EXERCISE OBJECTIVE -> Would you please retype, exactly, the lines of the listing below between the line with "(531, 519) = (484, 349): white" and the line with "(687, 477) = (502, 246): brown", inclusive?

----

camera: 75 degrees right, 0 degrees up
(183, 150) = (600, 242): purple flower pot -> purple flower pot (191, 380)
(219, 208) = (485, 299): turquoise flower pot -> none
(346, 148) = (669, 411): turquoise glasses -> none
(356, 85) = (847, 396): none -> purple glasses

----

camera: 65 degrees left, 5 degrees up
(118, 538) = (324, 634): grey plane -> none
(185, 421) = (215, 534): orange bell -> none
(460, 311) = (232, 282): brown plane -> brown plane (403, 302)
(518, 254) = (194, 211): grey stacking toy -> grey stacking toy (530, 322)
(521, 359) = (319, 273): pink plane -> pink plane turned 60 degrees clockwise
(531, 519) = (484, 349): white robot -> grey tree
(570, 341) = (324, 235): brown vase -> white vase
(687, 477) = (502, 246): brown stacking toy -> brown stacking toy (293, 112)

----

OUTPUT FOR THIS TASK ->
(531, 519) = (484, 349): white robot -> grey tree
(570, 341) = (324, 235): brown vase -> white vase
(687, 477) = (502, 246): brown stacking toy -> brown stacking toy (293, 112)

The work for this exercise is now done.